— begin RECORD LIST —

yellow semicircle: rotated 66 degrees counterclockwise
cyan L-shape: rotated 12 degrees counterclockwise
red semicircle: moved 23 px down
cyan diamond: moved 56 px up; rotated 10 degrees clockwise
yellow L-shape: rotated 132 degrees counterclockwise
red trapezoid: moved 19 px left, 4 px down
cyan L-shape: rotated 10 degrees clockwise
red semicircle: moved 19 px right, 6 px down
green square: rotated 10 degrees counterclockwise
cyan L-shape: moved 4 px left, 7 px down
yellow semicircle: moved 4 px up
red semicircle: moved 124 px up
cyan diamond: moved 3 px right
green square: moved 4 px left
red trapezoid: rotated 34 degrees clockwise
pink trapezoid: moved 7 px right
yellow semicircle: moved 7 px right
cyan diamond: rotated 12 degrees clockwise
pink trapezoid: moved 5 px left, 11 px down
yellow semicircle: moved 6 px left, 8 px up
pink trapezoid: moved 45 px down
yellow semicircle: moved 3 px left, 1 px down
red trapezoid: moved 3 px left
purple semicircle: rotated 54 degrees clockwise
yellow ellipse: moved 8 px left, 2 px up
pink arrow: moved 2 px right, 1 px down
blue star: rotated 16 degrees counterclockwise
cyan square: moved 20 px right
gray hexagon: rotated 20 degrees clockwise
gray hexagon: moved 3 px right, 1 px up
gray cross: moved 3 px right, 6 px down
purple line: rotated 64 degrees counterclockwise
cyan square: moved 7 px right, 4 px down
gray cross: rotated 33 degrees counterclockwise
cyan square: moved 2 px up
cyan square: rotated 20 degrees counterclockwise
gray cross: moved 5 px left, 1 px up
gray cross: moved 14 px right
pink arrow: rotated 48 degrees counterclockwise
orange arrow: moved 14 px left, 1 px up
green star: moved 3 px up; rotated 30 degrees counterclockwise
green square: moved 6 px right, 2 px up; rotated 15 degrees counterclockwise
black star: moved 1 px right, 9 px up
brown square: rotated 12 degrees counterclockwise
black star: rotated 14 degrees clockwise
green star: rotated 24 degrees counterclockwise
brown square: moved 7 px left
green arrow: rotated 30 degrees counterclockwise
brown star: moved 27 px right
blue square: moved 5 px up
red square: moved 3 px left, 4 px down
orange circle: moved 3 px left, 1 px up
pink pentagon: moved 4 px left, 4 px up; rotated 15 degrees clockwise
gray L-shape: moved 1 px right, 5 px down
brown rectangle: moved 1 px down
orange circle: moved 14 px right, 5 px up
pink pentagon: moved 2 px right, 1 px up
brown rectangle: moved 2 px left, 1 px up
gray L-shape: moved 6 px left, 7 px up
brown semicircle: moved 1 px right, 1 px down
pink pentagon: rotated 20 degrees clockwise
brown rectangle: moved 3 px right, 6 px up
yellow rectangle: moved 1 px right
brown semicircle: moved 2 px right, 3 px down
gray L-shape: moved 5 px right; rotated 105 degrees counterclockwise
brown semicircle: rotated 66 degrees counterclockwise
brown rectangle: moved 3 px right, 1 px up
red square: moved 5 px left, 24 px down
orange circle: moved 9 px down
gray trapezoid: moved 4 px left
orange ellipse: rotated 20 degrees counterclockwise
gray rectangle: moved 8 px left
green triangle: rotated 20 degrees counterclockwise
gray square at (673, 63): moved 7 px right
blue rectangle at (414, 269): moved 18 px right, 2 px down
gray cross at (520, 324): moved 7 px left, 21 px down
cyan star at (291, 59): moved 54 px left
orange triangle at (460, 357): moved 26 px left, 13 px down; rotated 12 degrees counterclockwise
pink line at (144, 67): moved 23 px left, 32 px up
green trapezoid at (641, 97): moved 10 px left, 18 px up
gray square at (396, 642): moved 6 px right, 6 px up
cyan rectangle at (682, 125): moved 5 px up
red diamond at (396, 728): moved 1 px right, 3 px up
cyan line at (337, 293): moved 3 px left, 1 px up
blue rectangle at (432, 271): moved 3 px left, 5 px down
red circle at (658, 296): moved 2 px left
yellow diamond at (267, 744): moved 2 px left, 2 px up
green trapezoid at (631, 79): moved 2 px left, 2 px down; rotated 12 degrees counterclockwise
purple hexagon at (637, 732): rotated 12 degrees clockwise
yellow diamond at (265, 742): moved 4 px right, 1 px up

— end RECORD LIST —

Copy every line above word for word, keeping the original order.

** EXERCISE ANSWER **
yellow semicircle: rotated 66 degrees counterclockwise
cyan L-shape: rotated 12 degrees counterclockwise
red semicircle: moved 23 px down
cyan diamond: moved 56 px up; rotated 10 degrees clockwise
yellow L-shape: rotated 132 degrees counterclockwise
red trapezoid: moved 19 px left, 4 px down
cyan L-shape: rotated 10 degrees clockwise
red semicircle: moved 19 px right, 6 px down
green square: rotated 10 degrees counterclockwise
cyan L-shape: moved 4 px left, 7 px down
yellow semicircle: moved 4 px up
red semicircle: moved 124 px up
cyan diamond: moved 3 px right
green square: moved 4 px left
red trapezoid: rotated 34 degrees clockwise
pink trapezoid: moved 7 px right
yellow semicircle: moved 7 px right
cyan diamond: rotated 12 degrees clockwise
pink trapezoid: moved 5 px left, 11 px down
yellow semicircle: moved 6 px left, 8 px up
pink trapezoid: moved 45 px down
yellow semicircle: moved 3 px left, 1 px down
red trapezoid: moved 3 px left
purple semicircle: rotated 54 degrees clockwise
yellow ellipse: moved 8 px left, 2 px up
pink arrow: moved 2 px right, 1 px down
blue star: rotated 16 degrees counterclockwise
cyan square: moved 20 px right
gray hexagon: rotated 20 degrees clockwise
gray hexagon: moved 3 px right, 1 px up
gray cross: moved 3 px right, 6 px down
purple line: rotated 64 degrees counterclockwise
cyan square: moved 7 px right, 4 px down
gray cross: rotated 33 degrees counterclockwise
cyan square: moved 2 px up
cyan square: rotated 20 degrees counterclockwise
gray cross: moved 5 px left, 1 px up
gray cross: moved 14 px right
pink arrow: rotated 48 degrees counterclockwise
orange arrow: moved 14 px left, 1 px up
green star: moved 3 px up; rotated 30 degrees counterclockwise
green square: moved 6 px right, 2 px up; rotated 15 degrees counterclockwise
black star: moved 1 px right, 9 px up
brown square: rotated 12 degrees counterclockwise
black star: rotated 14 degrees clockwise
green star: rotated 24 degrees counterclockwise
brown square: moved 7 px left
green arrow: rotated 30 degrees counterclockwise
brown star: moved 27 px right
blue square: moved 5 px up
red square: moved 3 px left, 4 px down
orange circle: moved 3 px left, 1 px up
pink pentagon: moved 4 px left, 4 px up; rotated 15 degrees clockwise
gray L-shape: moved 1 px right, 5 px down
brown rectangle: moved 1 px down
orange circle: moved 14 px right, 5 px up
pink pentagon: moved 2 px right, 1 px up
brown rectangle: moved 2 px left, 1 px up
gray L-shape: moved 6 px left, 7 px up
brown semicircle: moved 1 px right, 1 px down
pink pentagon: rotated 20 degrees clockwise
brown rectangle: moved 3 px right, 6 px up
yellow rectangle: moved 1 px right
brown semicircle: moved 2 px right, 3 px down
gray L-shape: moved 5 px right; rotated 105 degrees counterclockwise
brown semicircle: rotated 66 degrees counterclockwise
brown rectangle: moved 3 px right, 1 px up
red square: moved 5 px left, 24 px down
orange circle: moved 9 px down
gray trapezoid: moved 4 px left
orange ellipse: rotated 20 degrees counterclockwise
gray rectangle: moved 8 px left
green triangle: rotated 20 degrees counterclockwise
gray square at (673, 63): moved 7 px right
blue rectangle at (414, 269): moved 18 px right, 2 px down
gray cross at (520, 324): moved 7 px left, 21 px down
cyan star at (291, 59): moved 54 px left
orange triangle at (460, 357): moved 26 px left, 13 px down; rotated 12 degrees counterclockwise
pink line at (144, 67): moved 23 px left, 32 px up
green trapezoid at (641, 97): moved 10 px left, 18 px up
gray square at (396, 642): moved 6 px right, 6 px up
cyan rectangle at (682, 125): moved 5 px up
red diamond at (396, 728): moved 1 px right, 3 px up
cyan line at (337, 293): moved 3 px left, 1 px up
blue rectangle at (432, 271): moved 3 px left, 5 px down
red circle at (658, 296): moved 2 px left
yellow diamond at (267, 744): moved 2 px left, 2 px up
green trapezoid at (631, 79): moved 2 px left, 2 px down; rotated 12 degrees counterclockwise
purple hexagon at (637, 732): rotated 12 degrees clockwise
yellow diamond at (265, 742): moved 4 px right, 1 px up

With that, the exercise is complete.